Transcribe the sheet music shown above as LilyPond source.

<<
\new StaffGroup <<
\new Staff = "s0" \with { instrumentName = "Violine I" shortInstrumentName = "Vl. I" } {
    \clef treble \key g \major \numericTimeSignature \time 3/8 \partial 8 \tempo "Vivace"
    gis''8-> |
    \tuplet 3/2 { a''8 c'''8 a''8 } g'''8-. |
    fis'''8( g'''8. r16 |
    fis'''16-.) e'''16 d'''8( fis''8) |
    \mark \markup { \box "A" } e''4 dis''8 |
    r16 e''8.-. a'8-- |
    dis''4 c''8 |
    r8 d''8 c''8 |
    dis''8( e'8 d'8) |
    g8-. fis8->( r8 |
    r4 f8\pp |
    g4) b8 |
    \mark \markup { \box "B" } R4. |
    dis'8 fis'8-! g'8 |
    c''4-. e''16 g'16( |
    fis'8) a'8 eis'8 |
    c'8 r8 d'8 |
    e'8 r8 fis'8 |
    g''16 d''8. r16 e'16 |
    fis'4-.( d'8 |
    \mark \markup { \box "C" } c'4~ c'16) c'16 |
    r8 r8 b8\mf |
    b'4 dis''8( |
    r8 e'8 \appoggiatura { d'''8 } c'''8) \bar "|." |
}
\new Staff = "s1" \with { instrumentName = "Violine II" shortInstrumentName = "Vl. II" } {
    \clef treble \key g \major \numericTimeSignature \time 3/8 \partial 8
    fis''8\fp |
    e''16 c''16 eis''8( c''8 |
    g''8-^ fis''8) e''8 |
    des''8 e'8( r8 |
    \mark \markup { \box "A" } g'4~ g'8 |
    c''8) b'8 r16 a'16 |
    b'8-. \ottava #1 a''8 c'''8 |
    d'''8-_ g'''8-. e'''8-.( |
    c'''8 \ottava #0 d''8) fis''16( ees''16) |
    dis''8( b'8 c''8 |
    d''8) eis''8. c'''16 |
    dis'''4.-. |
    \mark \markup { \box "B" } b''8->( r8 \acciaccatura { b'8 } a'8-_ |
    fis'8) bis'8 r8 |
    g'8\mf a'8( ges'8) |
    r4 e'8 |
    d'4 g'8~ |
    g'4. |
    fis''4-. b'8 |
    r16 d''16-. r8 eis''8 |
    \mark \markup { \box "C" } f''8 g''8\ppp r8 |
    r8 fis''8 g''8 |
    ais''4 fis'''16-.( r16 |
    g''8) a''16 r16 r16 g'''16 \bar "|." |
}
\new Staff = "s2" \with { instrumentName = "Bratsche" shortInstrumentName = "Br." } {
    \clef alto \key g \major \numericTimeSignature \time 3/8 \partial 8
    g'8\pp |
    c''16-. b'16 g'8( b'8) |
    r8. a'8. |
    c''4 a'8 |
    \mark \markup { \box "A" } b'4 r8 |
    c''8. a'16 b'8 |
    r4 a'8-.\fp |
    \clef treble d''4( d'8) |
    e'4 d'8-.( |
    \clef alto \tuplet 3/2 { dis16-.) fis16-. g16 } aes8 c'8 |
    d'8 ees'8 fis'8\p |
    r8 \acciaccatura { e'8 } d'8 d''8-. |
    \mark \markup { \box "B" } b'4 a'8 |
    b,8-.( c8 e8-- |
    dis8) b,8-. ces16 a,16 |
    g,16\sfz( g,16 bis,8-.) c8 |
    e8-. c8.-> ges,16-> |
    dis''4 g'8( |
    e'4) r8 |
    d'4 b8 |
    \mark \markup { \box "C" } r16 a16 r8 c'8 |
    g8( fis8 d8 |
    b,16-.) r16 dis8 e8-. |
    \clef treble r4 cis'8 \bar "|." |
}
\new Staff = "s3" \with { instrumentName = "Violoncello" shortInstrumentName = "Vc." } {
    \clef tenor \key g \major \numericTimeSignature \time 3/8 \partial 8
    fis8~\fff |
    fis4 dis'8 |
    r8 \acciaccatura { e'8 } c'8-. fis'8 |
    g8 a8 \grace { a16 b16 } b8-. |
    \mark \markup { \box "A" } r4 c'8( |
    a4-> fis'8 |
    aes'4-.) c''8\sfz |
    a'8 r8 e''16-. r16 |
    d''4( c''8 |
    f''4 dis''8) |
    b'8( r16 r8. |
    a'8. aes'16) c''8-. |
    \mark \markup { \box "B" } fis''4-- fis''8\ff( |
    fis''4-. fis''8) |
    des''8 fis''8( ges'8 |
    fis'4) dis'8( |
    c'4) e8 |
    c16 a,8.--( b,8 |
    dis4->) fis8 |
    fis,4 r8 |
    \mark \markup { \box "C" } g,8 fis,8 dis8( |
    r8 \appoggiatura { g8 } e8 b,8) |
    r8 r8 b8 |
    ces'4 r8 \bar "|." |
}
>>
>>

══════════════════════════════

● Task: Find each line above that contains the string "time", and copy those lines.

● Solution to this exercise:
    \clef treble \key g \major \numericTimeSignature \time 3/8 \partial 8 \tempo "Vivace"
    \clef treble \key g \major \numericTimeSignature \time 3/8 \partial 8
    \clef alto \key g \major \numericTimeSignature \time 3/8 \partial 8
    \clef tenor \key g \major \numericTimeSignature \time 3/8 \partial 8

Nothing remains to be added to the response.